**HOW TO COMPLETE THIS TASK**
The goal is a clean copy of all the data below, with pictures dropped and everything else retyped exactly.

:::::

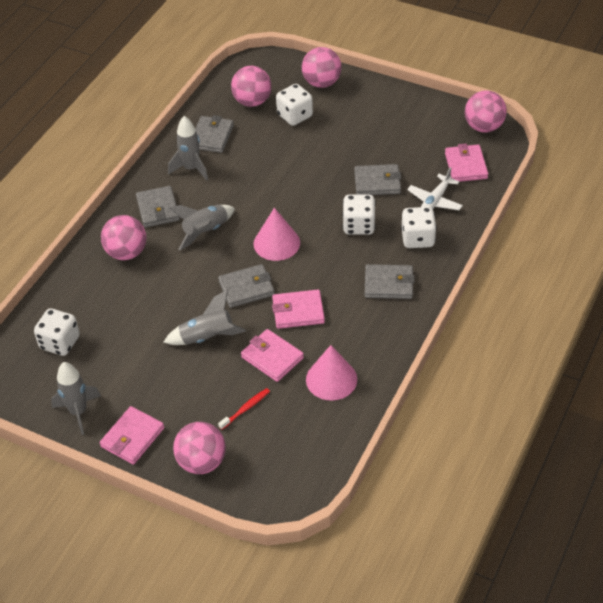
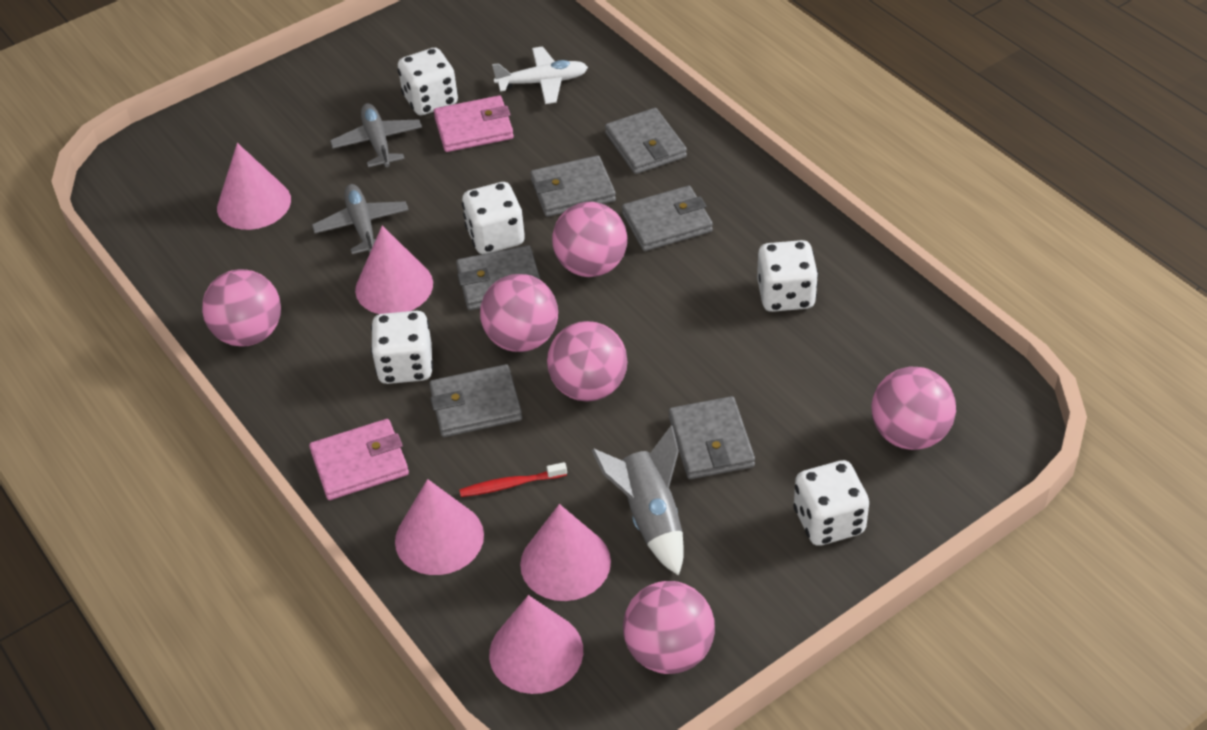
grey plane: 0 -> 2
grey rocket: 4 -> 1
grey wallet: 5 -> 6
pink ball: 5 -> 6
pink cone: 2 -> 5
pink wallet: 4 -> 2
white dice: 4 -> 5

:::::

**SOLUTION BELOW**
grey plane: 0 -> 2
grey rocket: 4 -> 1
grey wallet: 5 -> 6
pink ball: 5 -> 6
pink cone: 2 -> 5
pink wallet: 4 -> 2
white dice: 4 -> 5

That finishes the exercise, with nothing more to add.